# [Dataset content]
= = = = = = =

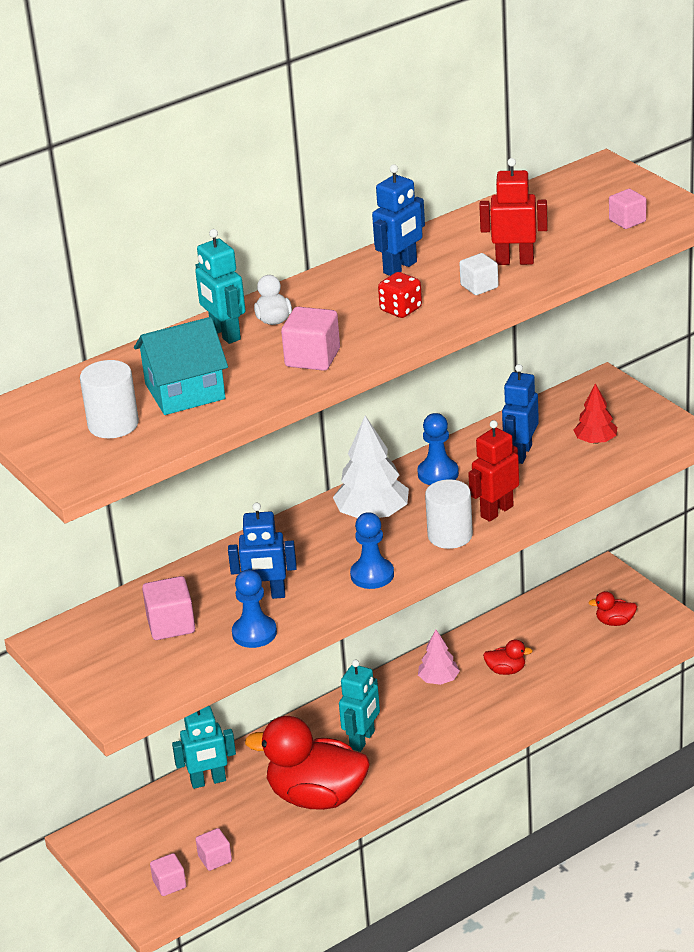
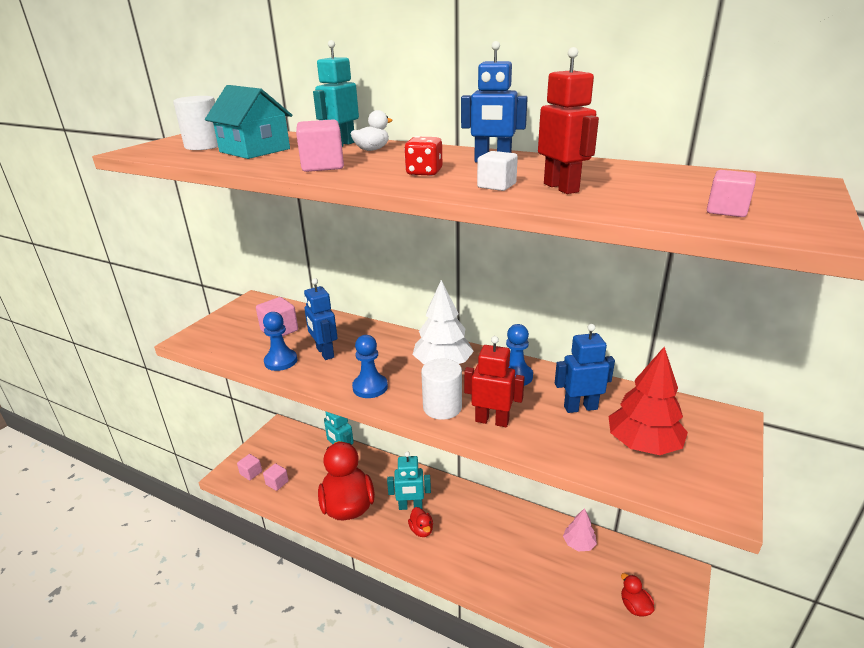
camera: 60 degrees right, 5 degrees down
pink tree [418,630,460,685] -> pink tree moved to [563,508,597,551]
red duck [483,639,533,675] -> red duck moved to [408,507,433,537]
red tree [574,383,617,444] -> red tree [609,347,688,455], size x1.68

= = = = = = =

# [What is expected]
Could the material above be given again in full and exactly, with its pictures left out?

# [Result of this task]
camera: 60 degrees right, 5 degrees down
pink tree [418,630,460,685] -> pink tree moved to [563,508,597,551]
red duck [483,639,533,675] -> red duck moved to [408,507,433,537]
red tree [574,383,617,444] -> red tree [609,347,688,455], size x1.68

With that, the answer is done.